--- START ---

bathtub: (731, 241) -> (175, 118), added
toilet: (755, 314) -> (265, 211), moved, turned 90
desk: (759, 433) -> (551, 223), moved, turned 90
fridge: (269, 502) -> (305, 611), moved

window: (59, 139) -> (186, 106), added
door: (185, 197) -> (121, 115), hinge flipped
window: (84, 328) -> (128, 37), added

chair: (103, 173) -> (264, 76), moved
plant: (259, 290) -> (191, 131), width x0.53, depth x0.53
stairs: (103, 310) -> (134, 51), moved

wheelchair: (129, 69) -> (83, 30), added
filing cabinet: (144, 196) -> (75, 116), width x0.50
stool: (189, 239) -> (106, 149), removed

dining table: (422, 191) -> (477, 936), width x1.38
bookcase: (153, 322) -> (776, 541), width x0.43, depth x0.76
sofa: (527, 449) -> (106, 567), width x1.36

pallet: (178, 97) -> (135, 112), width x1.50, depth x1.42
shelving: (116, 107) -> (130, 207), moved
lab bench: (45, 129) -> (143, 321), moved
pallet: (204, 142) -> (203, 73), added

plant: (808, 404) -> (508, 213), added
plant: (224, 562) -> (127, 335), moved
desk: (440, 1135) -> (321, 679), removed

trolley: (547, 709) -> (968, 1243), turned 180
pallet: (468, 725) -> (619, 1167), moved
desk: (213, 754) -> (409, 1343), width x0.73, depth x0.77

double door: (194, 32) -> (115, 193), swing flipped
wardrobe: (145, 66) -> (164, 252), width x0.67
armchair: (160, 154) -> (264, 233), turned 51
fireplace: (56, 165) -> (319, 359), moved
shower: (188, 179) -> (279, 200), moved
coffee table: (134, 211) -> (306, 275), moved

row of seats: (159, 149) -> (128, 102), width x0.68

--- END ---

== WHAT THE EXERCISE ASKS ==
Please reproduce each entry exactly as it appears.

== ANSWER TO THIS PROBLEM ==
bathtub: (731, 241) -> (175, 118), added
toilet: (755, 314) -> (265, 211), moved, turned 90
desk: (759, 433) -> (551, 223), moved, turned 90
fridge: (269, 502) -> (305, 611), moved

window: (59, 139) -> (186, 106), added
door: (185, 197) -> (121, 115), hinge flipped
window: (84, 328) -> (128, 37), added

chair: (103, 173) -> (264, 76), moved
plant: (259, 290) -> (191, 131), width x0.53, depth x0.53
stairs: (103, 310) -> (134, 51), moved

wheelchair: (129, 69) -> (83, 30), added
filing cabinet: (144, 196) -> (75, 116), width x0.50
stool: (189, 239) -> (106, 149), removed

dining table: (422, 191) -> (477, 936), width x1.38
bookcase: (153, 322) -> (776, 541), width x0.43, depth x0.76
sofa: (527, 449) -> (106, 567), width x1.36

pallet: (178, 97) -> (135, 112), width x1.50, depth x1.42
shelving: (116, 107) -> (130, 207), moved
lab bench: (45, 129) -> (143, 321), moved
pallet: (204, 142) -> (203, 73), added

plant: (808, 404) -> (508, 213), added
plant: (224, 562) -> (127, 335), moved
desk: (440, 1135) -> (321, 679), removed

trolley: (547, 709) -> (968, 1243), turned 180
pallet: (468, 725) -> (619, 1167), moved
desk: (213, 754) -> (409, 1343), width x0.73, depth x0.77

double door: (194, 32) -> (115, 193), swing flipped
wardrobe: (145, 66) -> (164, 252), width x0.67
armchair: (160, 154) -> (264, 233), turned 51
fireplace: (56, 165) -> (319, 359), moved
shower: (188, 179) -> (279, 200), moved
coffee table: (134, 211) -> (306, 275), moved

row of seats: (159, 149) -> (128, 102), width x0.68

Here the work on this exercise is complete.